» **TASK REQUIREMENTS**
Set down exactly, and only, the lines from the one with "change=relocated; old=orange hand" to the final line of the entries, both included.

Scene difference descriptions:
----------------------------------------
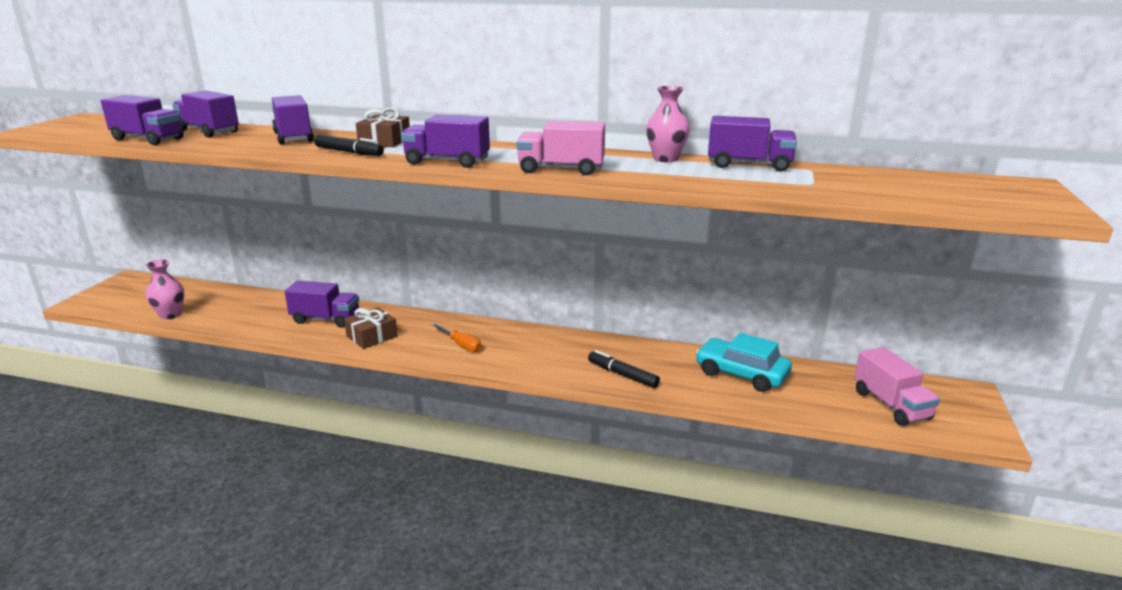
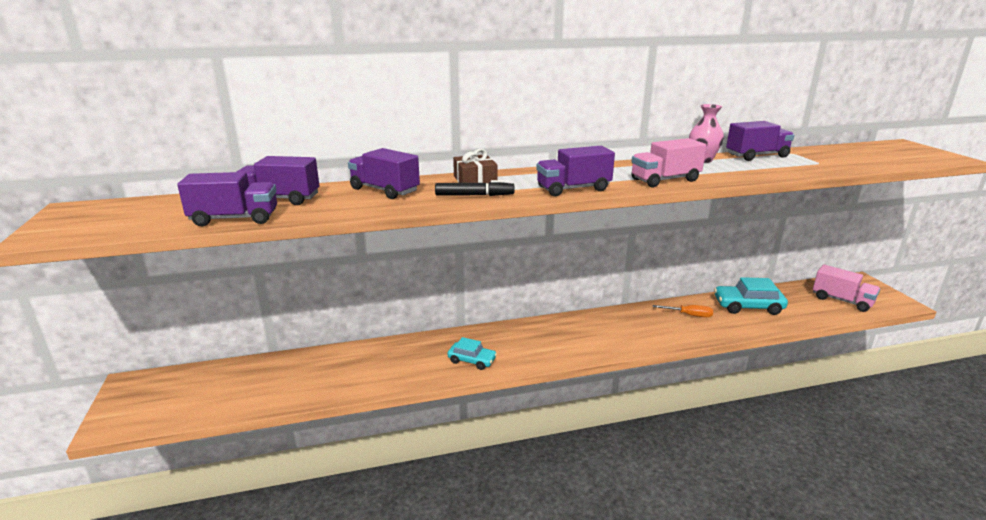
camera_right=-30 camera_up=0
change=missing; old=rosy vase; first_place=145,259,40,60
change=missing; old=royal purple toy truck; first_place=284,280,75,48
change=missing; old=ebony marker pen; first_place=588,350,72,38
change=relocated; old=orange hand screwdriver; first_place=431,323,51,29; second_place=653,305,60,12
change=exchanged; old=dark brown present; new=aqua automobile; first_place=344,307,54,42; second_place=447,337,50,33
----------------------------------------
» **RESULT OF THE TASK**
change=relocated; old=orange hand screwdriver; first_place=431,323,51,29; second_place=653,305,60,12
change=exchanged; old=dark brown present; new=aqua automobile; first_place=344,307,54,42; second_place=447,337,50,33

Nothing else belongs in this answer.